PROVIDED RECORDS Start Marker

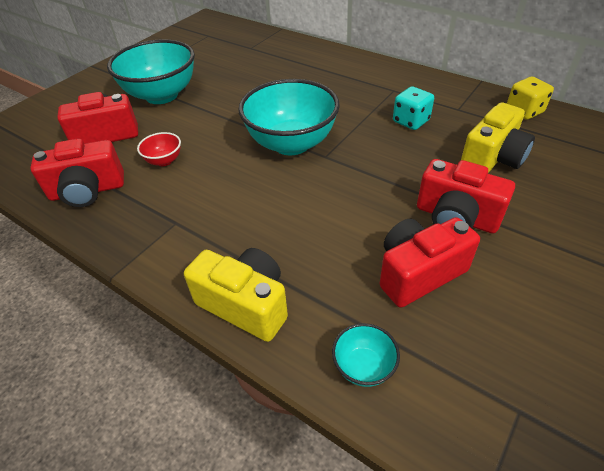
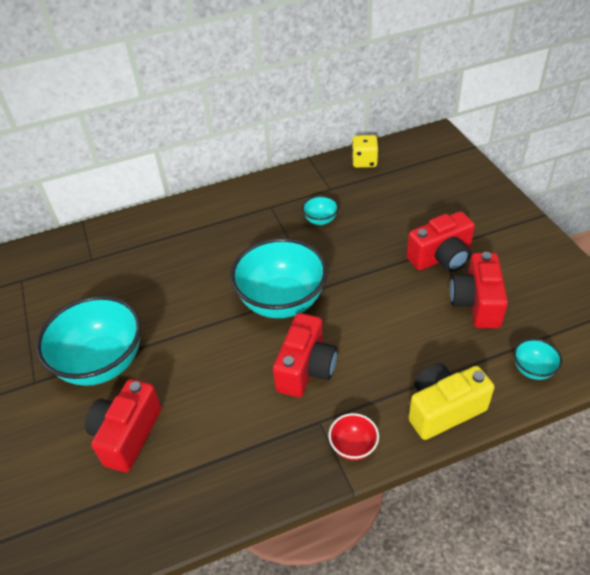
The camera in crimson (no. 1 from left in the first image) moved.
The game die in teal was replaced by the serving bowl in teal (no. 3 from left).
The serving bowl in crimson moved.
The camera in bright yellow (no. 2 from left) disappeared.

PROVIDED RECORDS End Marker
PROVIDED RECORDS Start Marker

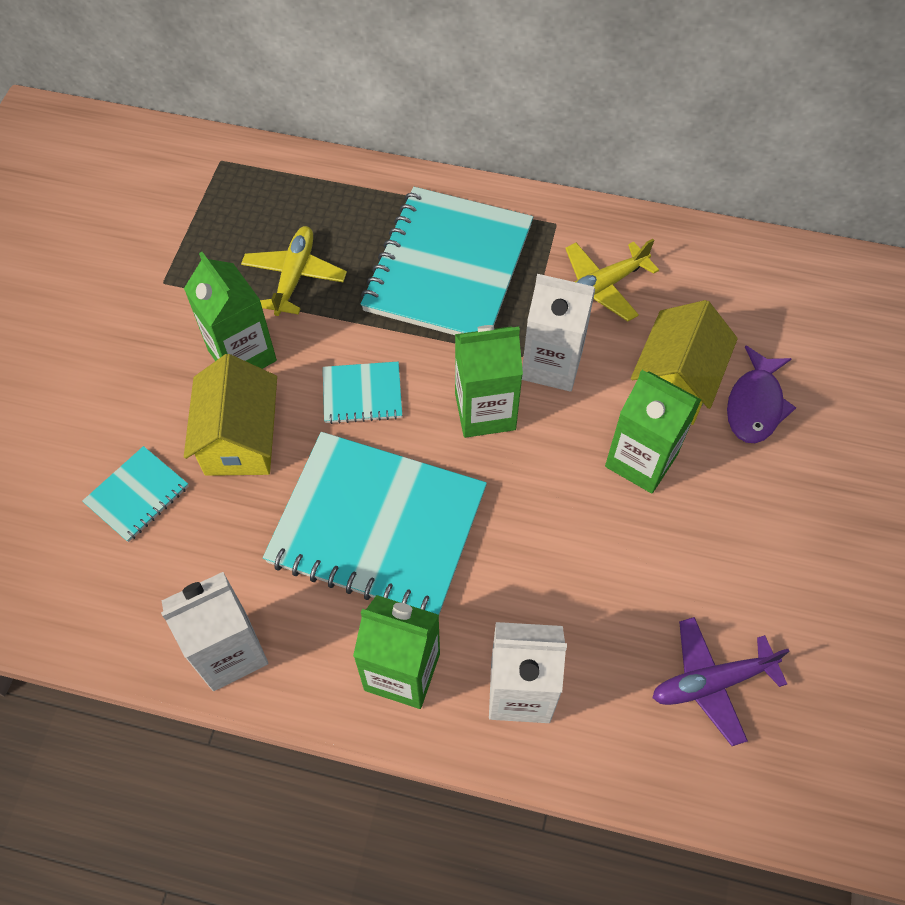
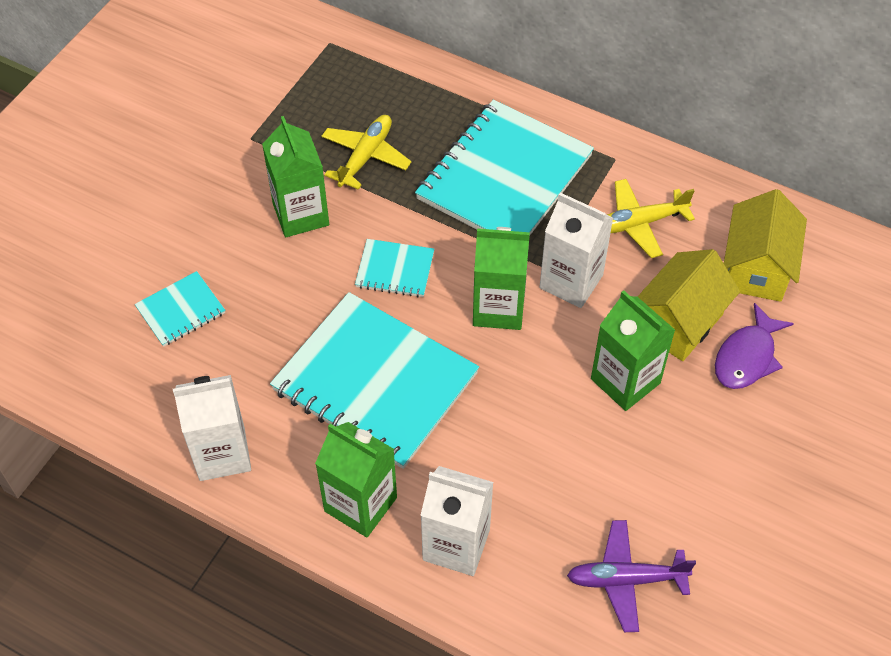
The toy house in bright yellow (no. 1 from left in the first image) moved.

PROVIDED RECORDS End Marker

Looking at the entries above, can you reproduce exactly the lines from the one that holds "The camera in crimson" through the one that holds "The camera in bright", and only those?

■ **COMPLETED TASK**:
The camera in crimson (no. 1 from left in the first image) moved.
The game die in teal was replaced by the serving bowl in teal (no. 3 from left).
The serving bowl in crimson moved.
The camera in bright yellow (no. 2 from left) disappeared.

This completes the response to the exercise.